◆ Work instruction
Reproduce the following records word for word, omitting the pictures from your reply.

Start of Block

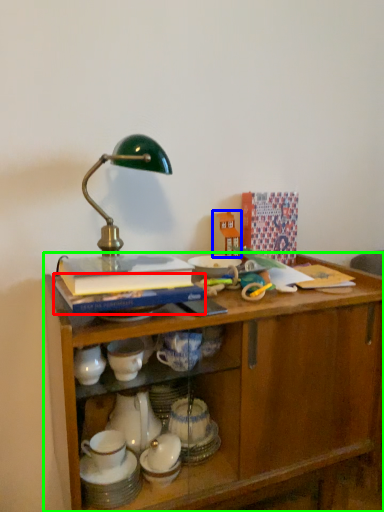
Question: Estimate the real-world distances between objects in this image. Which object is farther from book (highlighted by a red box), toy (highlighted by a blue box) or desk (highlighted by a green box)?

Choices:
 (A) toy
 (B) desk

Answer: (A)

End of Block

◆ Result of this task
Question: Estimate the real-world distances between objects in this image. Which object is farther from book (highlighted by a red box), toy (highlighted by a blue box) or desk (highlighted by a green box)?

Choices:
 (A) toy
 (B) desk

Answer: (A)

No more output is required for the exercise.